PROBLEM TO SOLVE:
Give the data below again exactly, and drop each picture from it.

(PROVIDED ENTRIES)

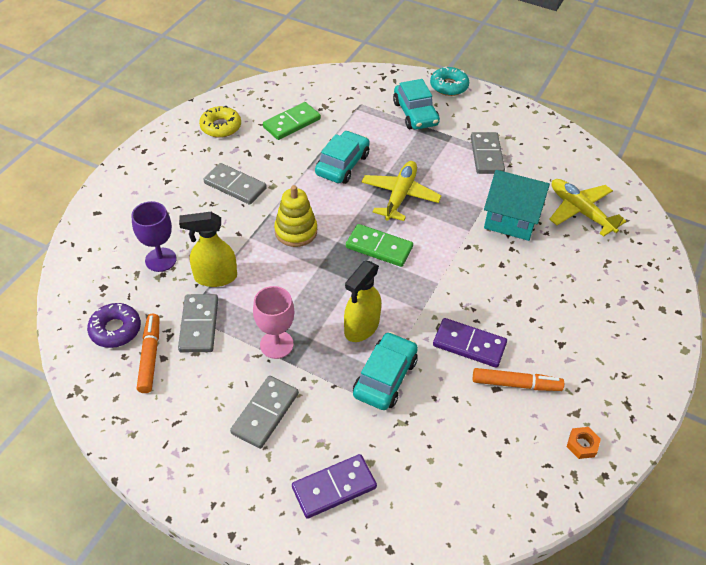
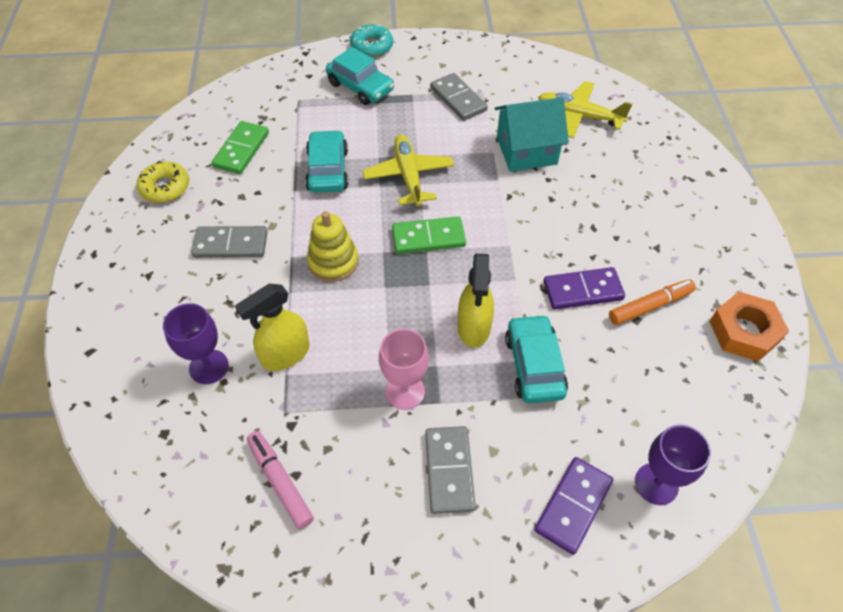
camera: 30 degrees left, 5 degrees up
(115, 329) = (216, 474): purple donut -> none
(150, 356) = (280, 482): orange marker -> pink marker
(199, 325) = (307, 416): grey domino -> none
(410, 510) = (656, 484): none -> purple goblet
(582, 445) = (744, 331): orange nut -> orange nut, size x2.03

(End PROVIDED ENTRIES)

WRITTEN REPLY:
camera: 30 degrees left, 5 degrees up
(115, 329) = (216, 474): purple donut -> none
(150, 356) = (280, 482): orange marker -> pink marker
(199, 325) = (307, 416): grey domino -> none
(410, 510) = (656, 484): none -> purple goblet
(582, 445) = (744, 331): orange nut -> orange nut, size x2.03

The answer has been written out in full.